About this task: Return the entries below word for word; no images should appear in the copy.
☆ ☆ ☆ ☆
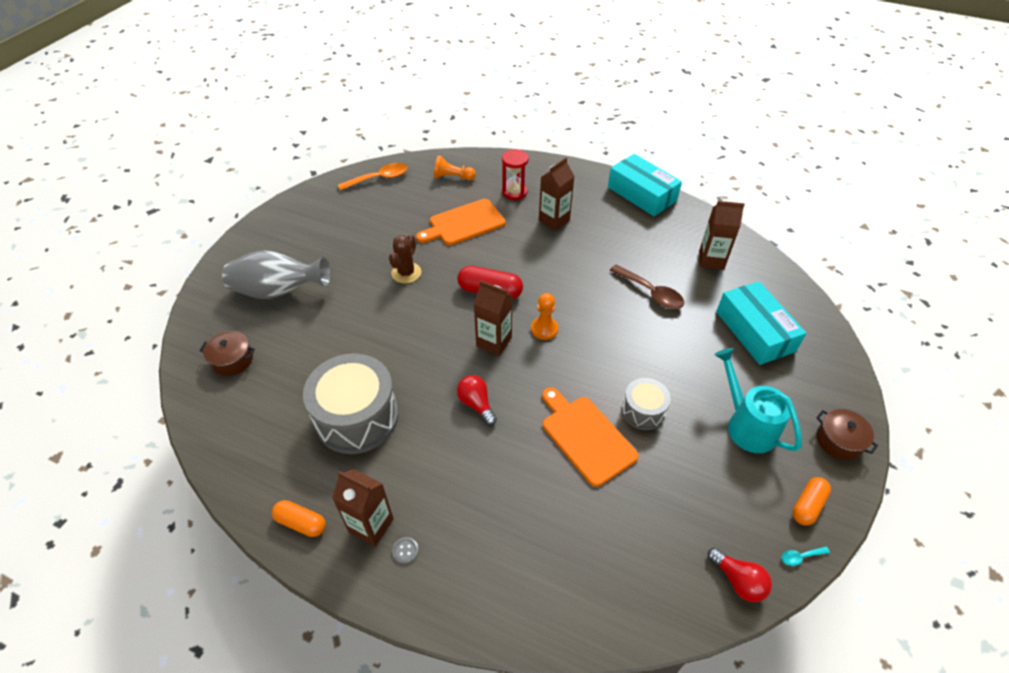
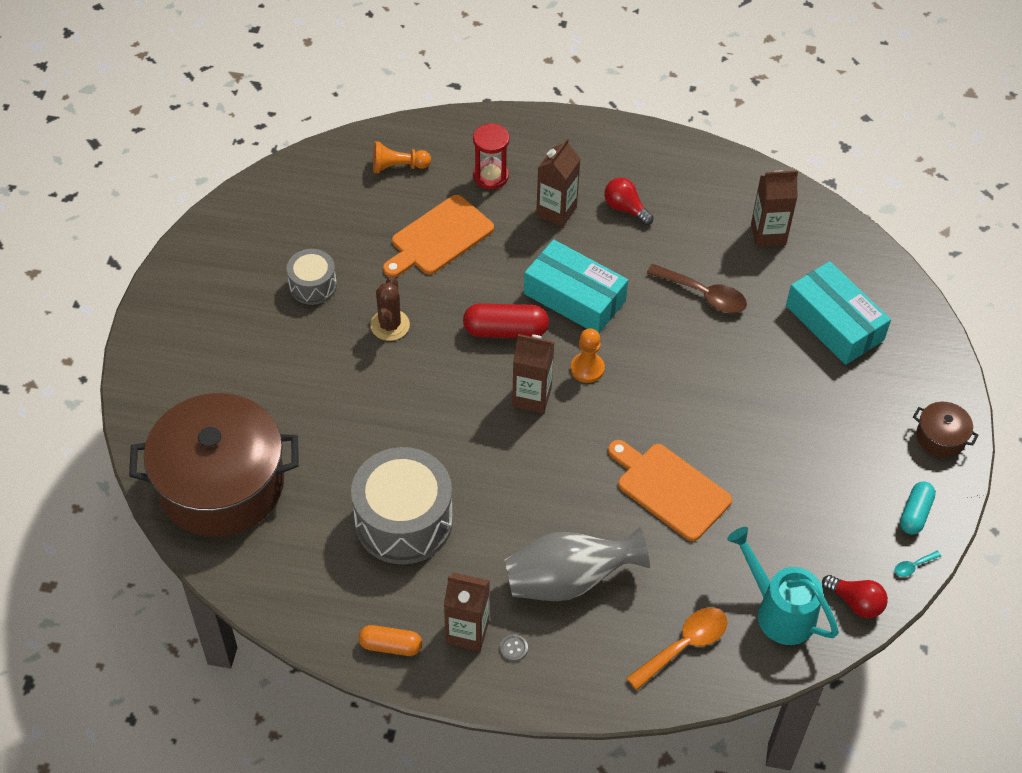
camera: 15 degrees left, 5 degrees up
brown pot [199,331,255,376] -> brown pot [129,393,299,537], size x2.47
grey vase [222,250,331,299] -> grey vase moved to [504,527,650,601]
orange spoon [338,163,408,191] -> orange spoon moved to [626,608,728,690]
red light bulb [457,375,497,426] -> red light bulb moved to [604,178,654,225]
turquoise box [608,154,682,216] -> turquoise box moved to [524,239,628,333]
grey drum [622,378,671,430] -> grey drum moved to [287,249,337,305]
turquoise watering can [714,348,802,453] -> turquoise watering can moved to [727,527,839,645]
orange capsule [793,477,831,526] -> turquoise capsule [900,481,936,534]

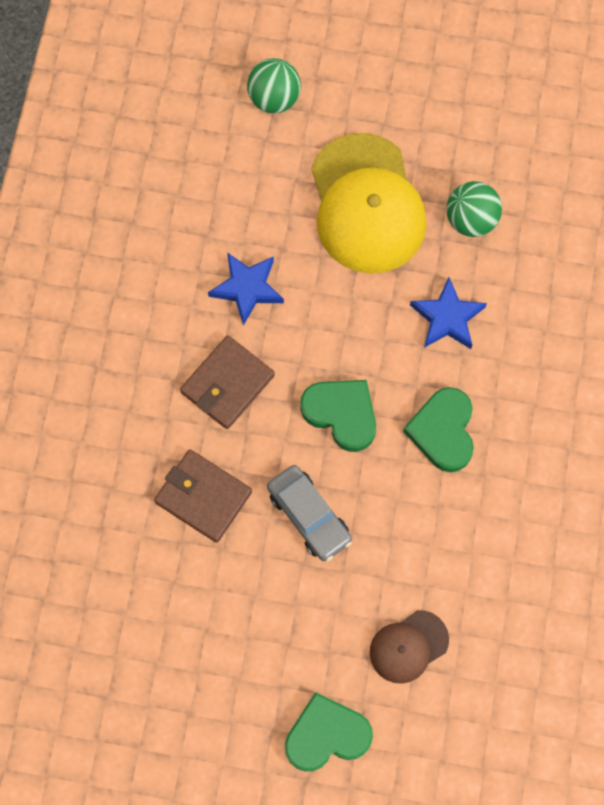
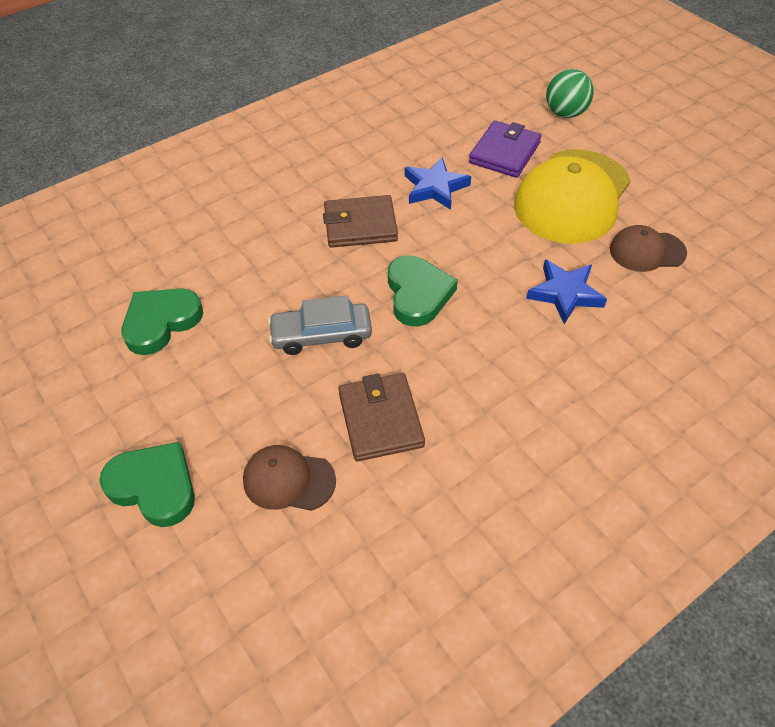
camera: 45 degrees right, 20 degrees down
brown wallet [154,449,252,543] -> brown wallet moved to [338,373,425,461]
grey car [267,465,352,561] -> grey car turned 75 degrees clockwise [268,296,372,355]
green heart [403,387,474,472] -> green heart moved to [121,289,203,355]
green ball [447,181,502,237] -> brown cap [610,225,687,272]
none -> purple wallet [469,120,542,178]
☆ ☆ ☆ ☆
Response to the task:
camera: 15 degrees left, 5 degrees up
brown pot [199,331,255,376] -> brown pot [129,393,299,537], size x2.47
grey vase [222,250,331,299] -> grey vase moved to [504,527,650,601]
orange spoon [338,163,408,191] -> orange spoon moved to [626,608,728,690]
red light bulb [457,375,497,426] -> red light bulb moved to [604,178,654,225]
turquoise box [608,154,682,216] -> turquoise box moved to [524,239,628,333]
grey drum [622,378,671,430] -> grey drum moved to [287,249,337,305]
turquoise watering can [714,348,802,453] -> turquoise watering can moved to [727,527,839,645]
orange capsule [793,477,831,526] -> turquoise capsule [900,481,936,534]

camera: 45 degrees right, 20 degrees down
brown wallet [154,449,252,543] -> brown wallet moved to [338,373,425,461]
grey car [267,465,352,561] -> grey car turned 75 degrees clockwise [268,296,372,355]
green heart [403,387,474,472] -> green heart moved to [121,289,203,355]
green ball [447,181,502,237] -> brown cap [610,225,687,272]
none -> purple wallet [469,120,542,178]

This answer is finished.